Source material
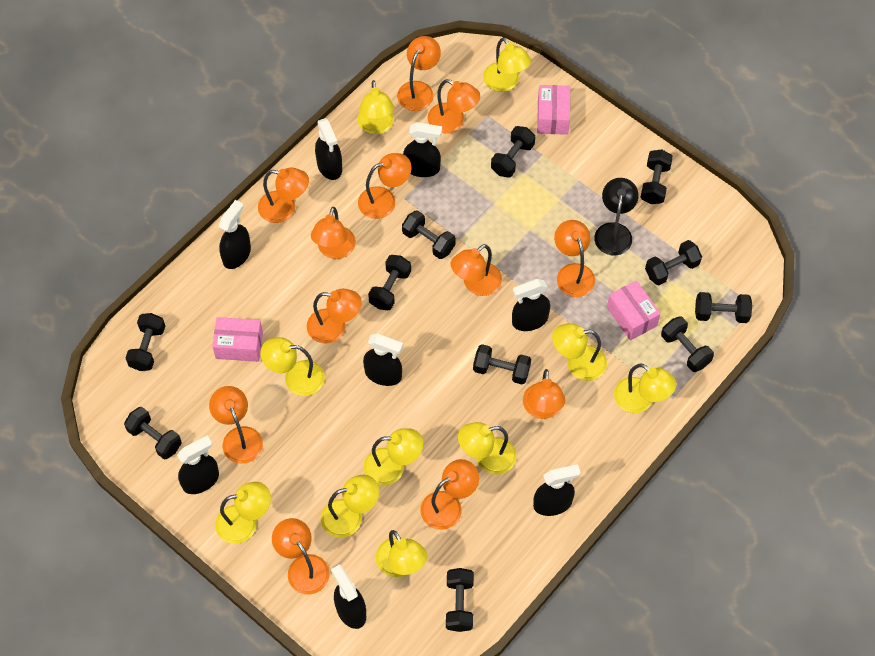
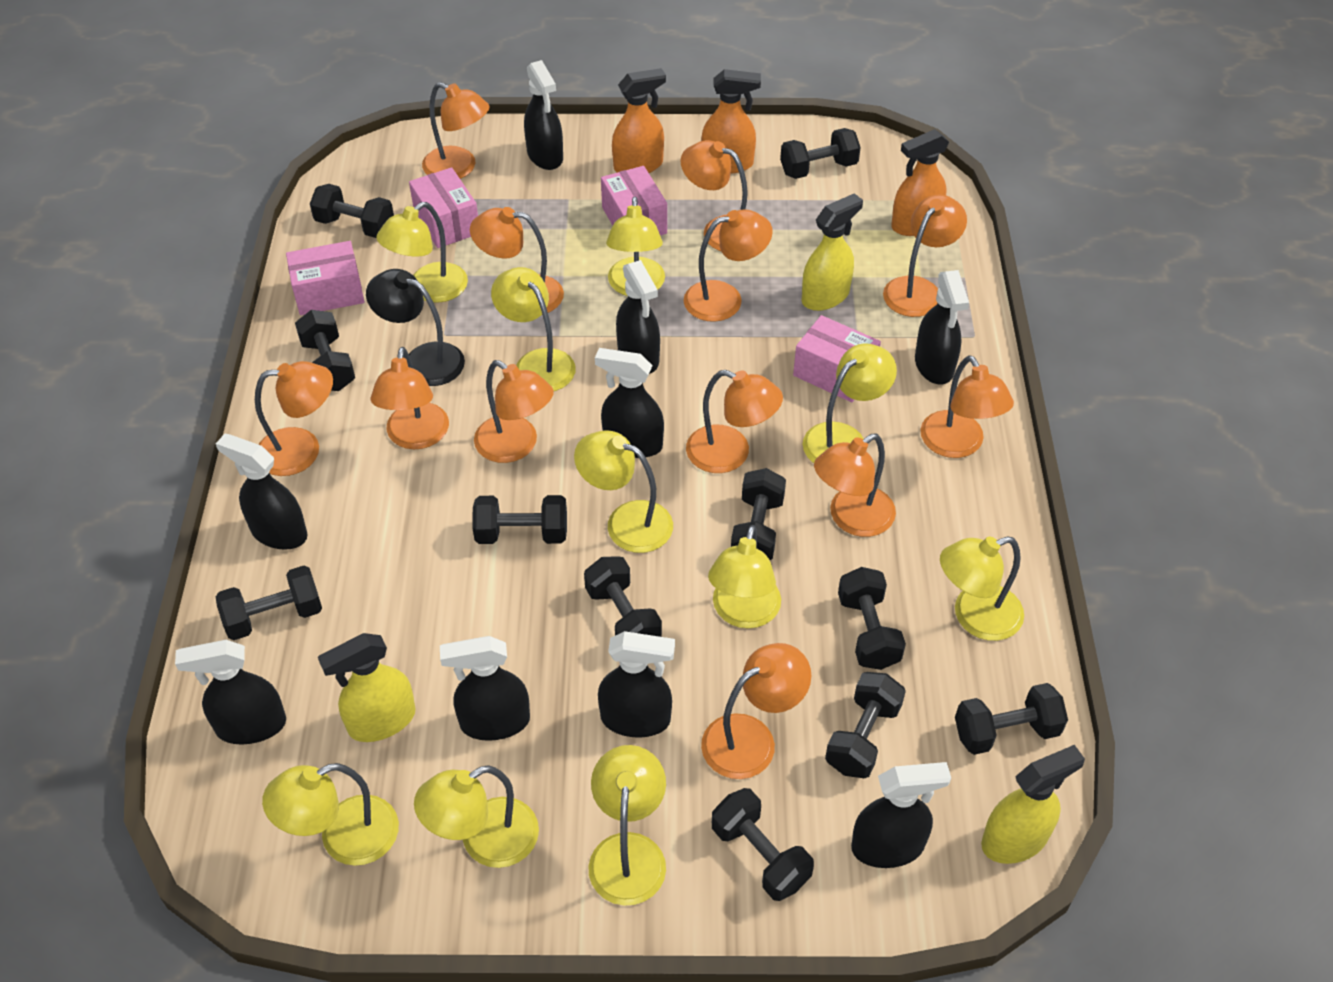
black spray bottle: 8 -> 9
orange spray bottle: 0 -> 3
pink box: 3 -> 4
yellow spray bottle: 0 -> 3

What to work on
The answer should be the full material above, printed exactly, with no pictures in it.

Solution for this problem
black spray bottle: 8 -> 9
orange spray bottle: 0 -> 3
pink box: 3 -> 4
yellow spray bottle: 0 -> 3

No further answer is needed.